== RECORDS TO PROCESS
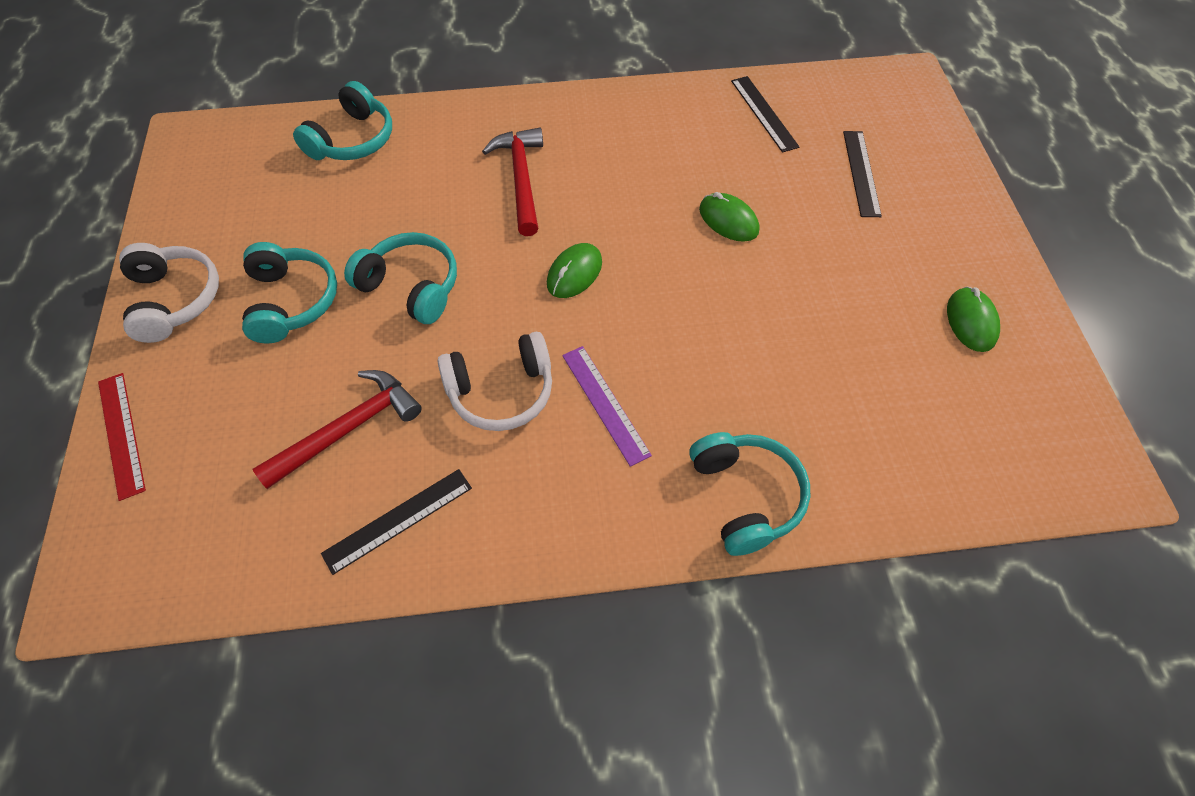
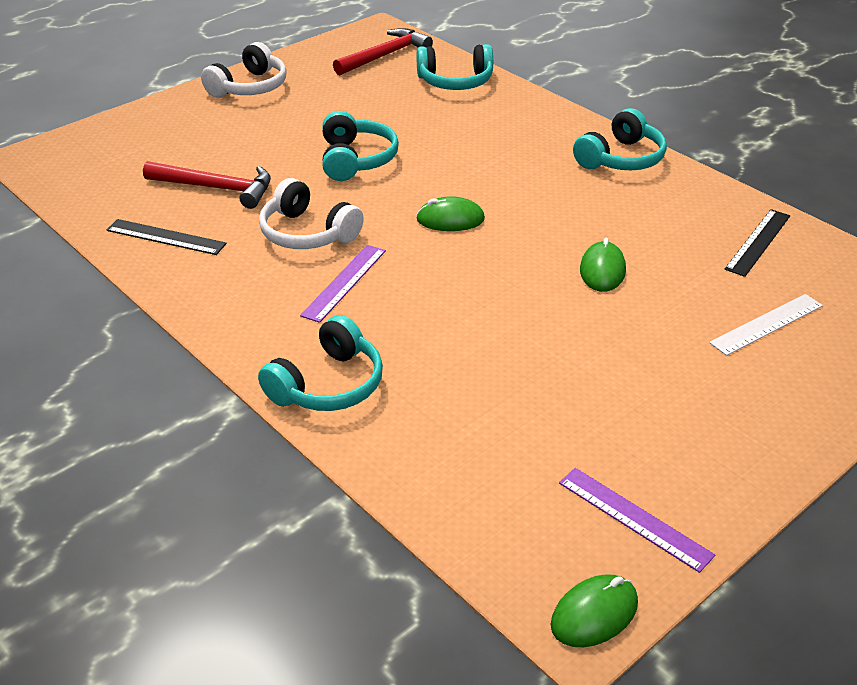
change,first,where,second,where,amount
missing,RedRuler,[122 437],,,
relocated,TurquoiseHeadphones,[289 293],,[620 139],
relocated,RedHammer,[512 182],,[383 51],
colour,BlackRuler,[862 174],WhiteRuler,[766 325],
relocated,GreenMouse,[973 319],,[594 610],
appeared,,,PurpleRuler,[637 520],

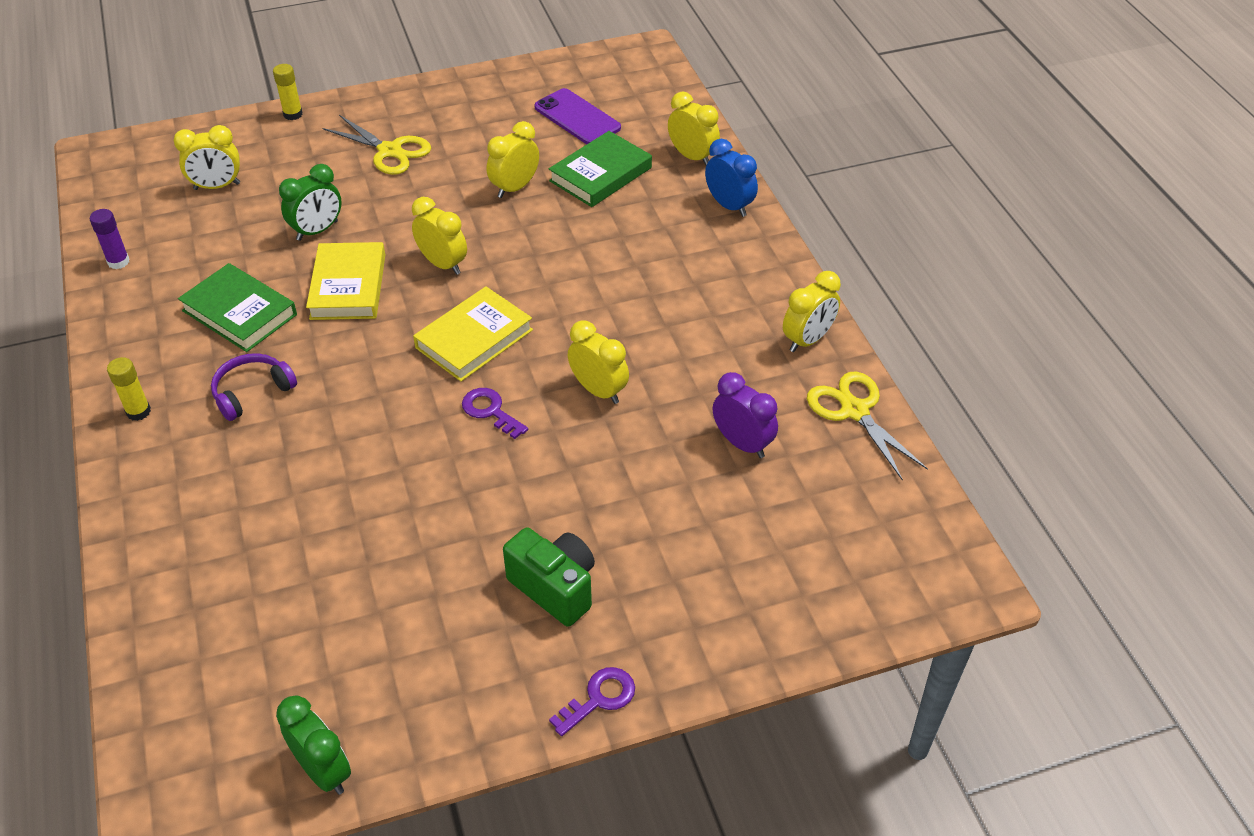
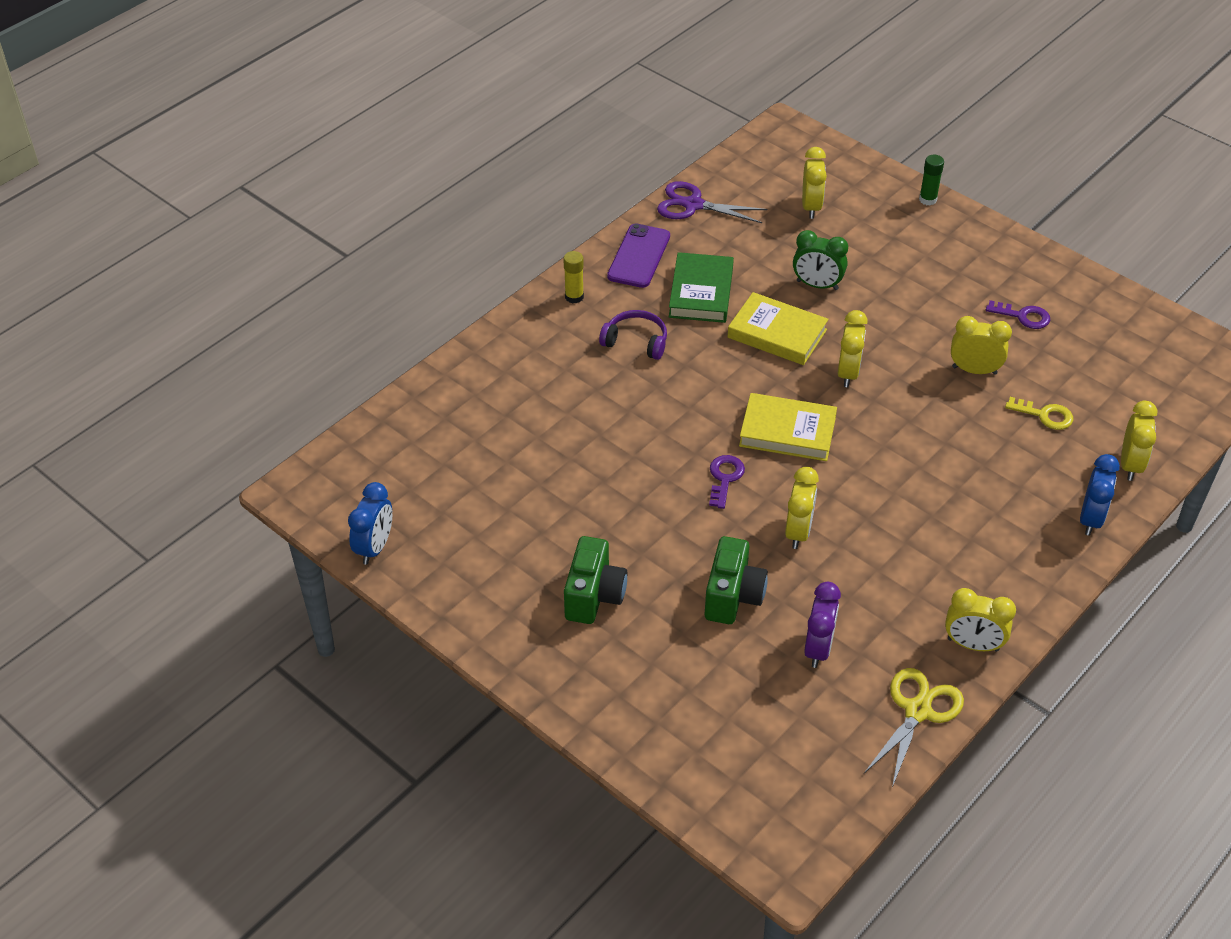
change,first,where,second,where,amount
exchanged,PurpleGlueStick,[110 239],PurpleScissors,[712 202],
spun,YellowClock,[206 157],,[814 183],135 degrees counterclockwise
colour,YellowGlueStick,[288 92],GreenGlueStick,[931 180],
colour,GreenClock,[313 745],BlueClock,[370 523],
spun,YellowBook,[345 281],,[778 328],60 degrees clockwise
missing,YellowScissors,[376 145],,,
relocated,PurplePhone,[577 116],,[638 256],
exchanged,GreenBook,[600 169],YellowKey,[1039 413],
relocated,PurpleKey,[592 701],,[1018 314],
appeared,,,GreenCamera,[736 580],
====
* TASK GOAL: Output the entries above verbatim. Omit the images.

* WRITTEN RESPONSE:
change,first,where,second,where,amount
missing,RedRuler,[122 437],,,
relocated,TurquoiseHeadphones,[289 293],,[620 139],
relocated,RedHammer,[512 182],,[383 51],
colour,BlackRuler,[862 174],WhiteRuler,[766 325],
relocated,GreenMouse,[973 319],,[594 610],
appeared,,,PurpleRuler,[637 520],

change,first,where,second,where,amount
exchanged,PurpleGlueStick,[110 239],PurpleScissors,[712 202],
spun,YellowClock,[206 157],,[814 183],135 degrees counterclockwise
colour,YellowGlueStick,[288 92],GreenGlueStick,[931 180],
colour,GreenClock,[313 745],BlueClock,[370 523],
spun,YellowBook,[345 281],,[778 328],60 degrees clockwise
missing,YellowScissors,[376 145],,,
relocated,PurplePhone,[577 116],,[638 256],
exchanged,GreenBook,[600 169],YellowKey,[1039 413],
relocated,PurpleKey,[592 701],,[1018 314],
appeared,,,GreenCamera,[736 580],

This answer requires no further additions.